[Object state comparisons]
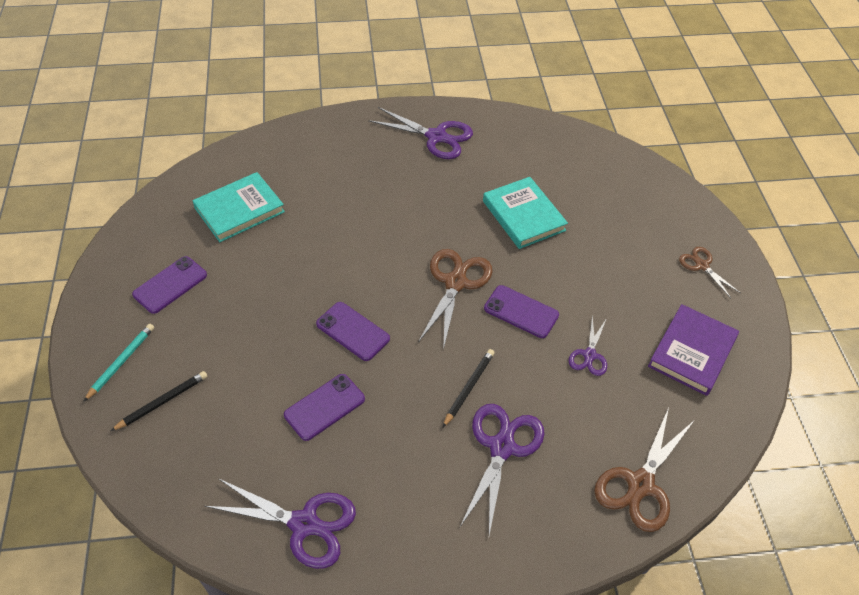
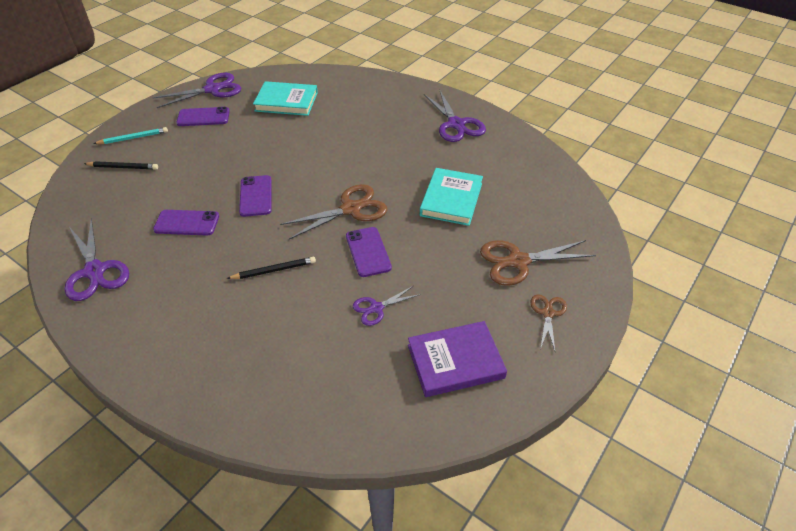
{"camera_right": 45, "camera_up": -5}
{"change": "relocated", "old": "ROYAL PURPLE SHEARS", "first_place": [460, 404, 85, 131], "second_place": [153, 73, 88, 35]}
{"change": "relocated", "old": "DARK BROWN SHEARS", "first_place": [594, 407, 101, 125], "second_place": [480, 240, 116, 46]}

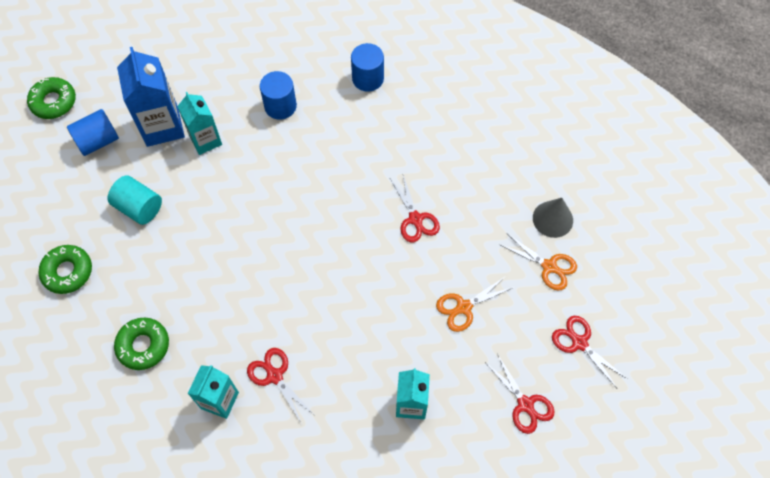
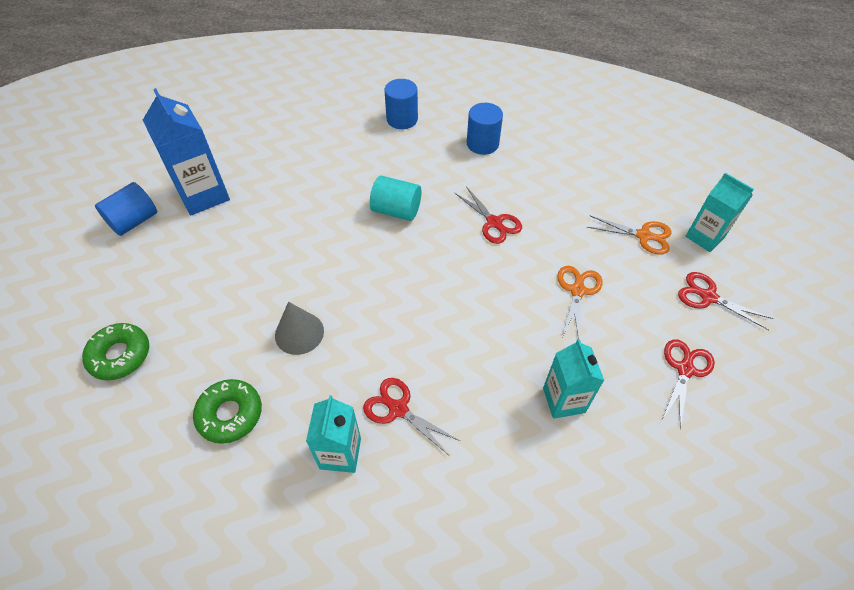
{"camera_right": -15, "camera_up": -10}
{"change": "relocated", "old": "BLUE SOLID CYLINDER", "first_place": [260, 71, 37, 49], "second_place": [467, 103, 36, 52]}
{"change": "missing", "old": "EMERALD GLAZED DONUT", "first_place": [27, 77, 49, 42]}
{"change": "relocated", "old": "AQUA MILK CARTON", "first_place": [177, 92, 45, 63], "second_place": [685, 173, 69, 79]}
{"change": "relocated", "old": "AQUA SOLID CYLINDER", "first_place": [107, 175, 55, 50], "second_place": [370, 176, 52, 45]}
{"change": "relocated", "old": "ASH-GREY CONE", "first_place": [533, 198, 40, 40], "second_place": [275, 302, 49, 53]}
{"change": "spun", "old": "BRIGHT ORANGE SHEARS", "first_place": [436, 276, 78, 56], "second_place": [557, 266, 46, 73], "degrees": 150}
{"change": "spun", "old": "CRIMSON SHEARS", "first_place": [485, 354, 69, 80], "second_place": [662, 339, 53, 90], "degrees": -105}

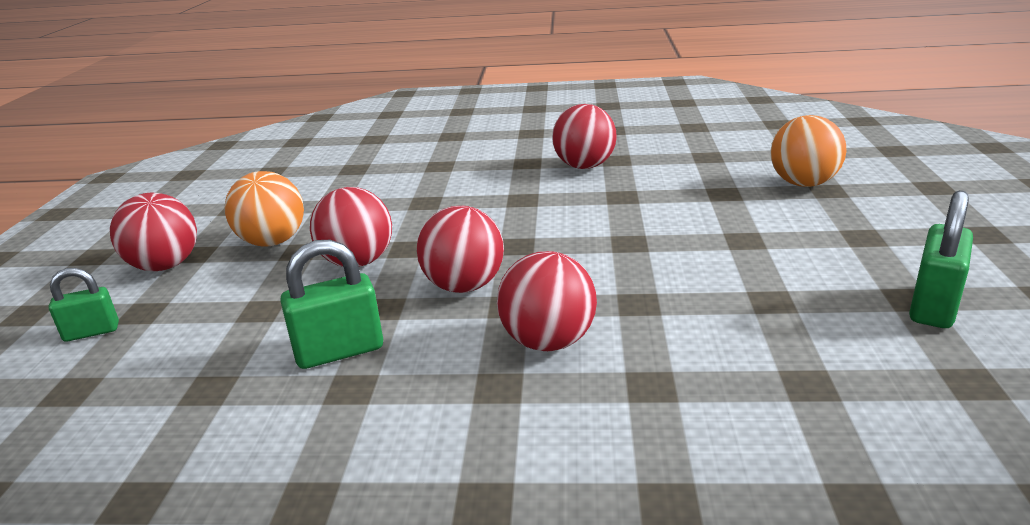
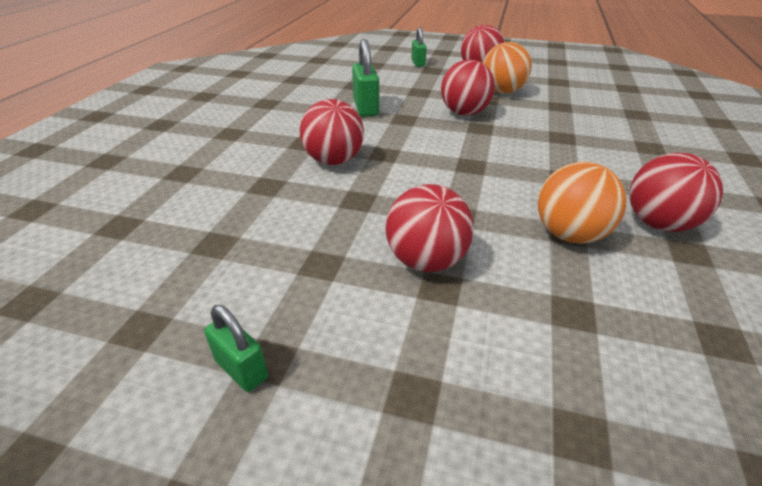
{"camera_right": 100, "camera_up": 10}
{"change": "relocated", "old": "BRIGHT ORANGE BALL", "first_place": [770, 115, 76, 72], "second_place": [538, 162, 89, 82]}
{"change": "size", "old": "EMERALD SMALL LOCK", "first_place": [909, 190, 64, 138], "second_place": [204, 305, 64, 87], "factor": 0.64}
{"change": "relocated", "old": "CRIMSON BALL", "first_place": [417, 206, 87, 87], "second_place": [386, 184, 88, 88]}

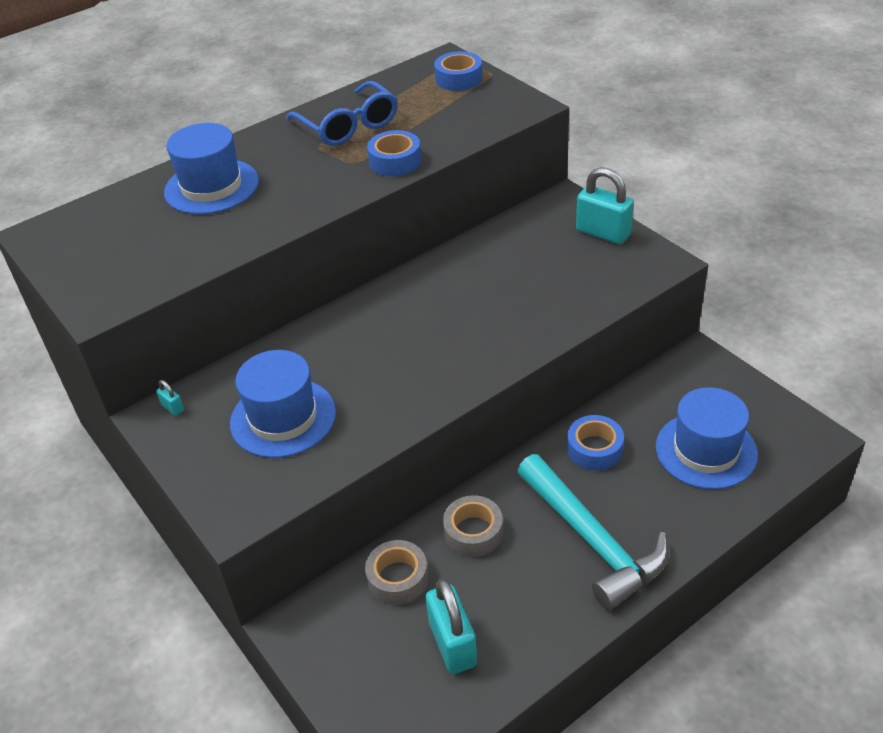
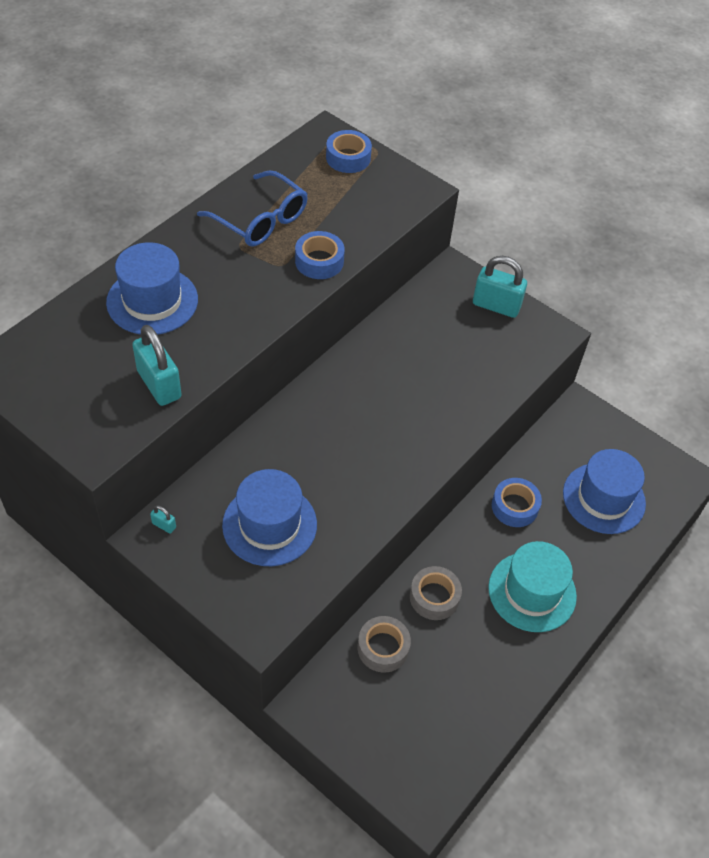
{"camera_right": -20, "camera_up": 10}
{"change": "exchanged", "old": "AQUA CARPENTER'S HAMMER", "new": "AQUA HAT", "first_place": [517, 454, 152, 156], "second_place": [488, 541, 89, 91]}
{"change": "relocated", "old": "AQUA SMALL LOCK", "first_place": [426, 578, 51, 96], "second_place": [132, 325, 50, 81]}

→ Assignment: Each of the lines above should be transcribed exactly; no image is to be copied.

→ Answer space:
{"camera_right": 45, "camera_up": -5}
{"change": "relocated", "old": "ROYAL PURPLE SHEARS", "first_place": [460, 404, 85, 131], "second_place": [153, 73, 88, 35]}
{"change": "relocated", "old": "DARK BROWN SHEARS", "first_place": [594, 407, 101, 125], "second_place": [480, 240, 116, 46]}

{"camera_right": -15, "camera_up": -10}
{"change": "relocated", "old": "BLUE SOLID CYLINDER", "first_place": [260, 71, 37, 49], "second_place": [467, 103, 36, 52]}
{"change": "missing", "old": "EMERALD GLAZED DONUT", "first_place": [27, 77, 49, 42]}
{"change": "relocated", "old": "AQUA MILK CARTON", "first_place": [177, 92, 45, 63], "second_place": [685, 173, 69, 79]}
{"change": "relocated", "old": "AQUA SOLID CYLINDER", "first_place": [107, 175, 55, 50], "second_place": [370, 176, 52, 45]}
{"change": "relocated", "old": "ASH-GREY CONE", "first_place": [533, 198, 40, 40], "second_place": [275, 302, 49, 53]}
{"change": "spun", "old": "BRIGHT ORANGE SHEARS", "first_place": [436, 276, 78, 56], "second_place": [557, 266, 46, 73], "degrees": 150}
{"change": "spun", "old": "CRIMSON SHEARS", "first_place": [485, 354, 69, 80], "second_place": [662, 339, 53, 90], "degrees": -105}

{"camera_right": 100, "camera_up": 10}
{"change": "relocated", "old": "BRIGHT ORANGE BALL", "first_place": [770, 115, 76, 72], "second_place": [538, 162, 89, 82]}
{"change": "size", "old": "EMERALD SMALL LOCK", "first_place": [909, 190, 64, 138], "second_place": [204, 305, 64, 87], "factor": 0.64}
{"change": "relocated", "old": "CRIMSON BALL", "first_place": [417, 206, 87, 87], "second_place": [386, 184, 88, 88]}

{"camera_right": -20, "camera_up": 10}
{"change": "exchanged", "old": "AQUA CARPENTER'S HAMMER", "new": "AQUA HAT", "first_place": [517, 454, 152, 156], "second_place": [488, 541, 89, 91]}
{"change": "relocated", "old": "AQUA SMALL LOCK", "first_place": [426, 578, 51, 96], "second_place": [132, 325, 50, 81]}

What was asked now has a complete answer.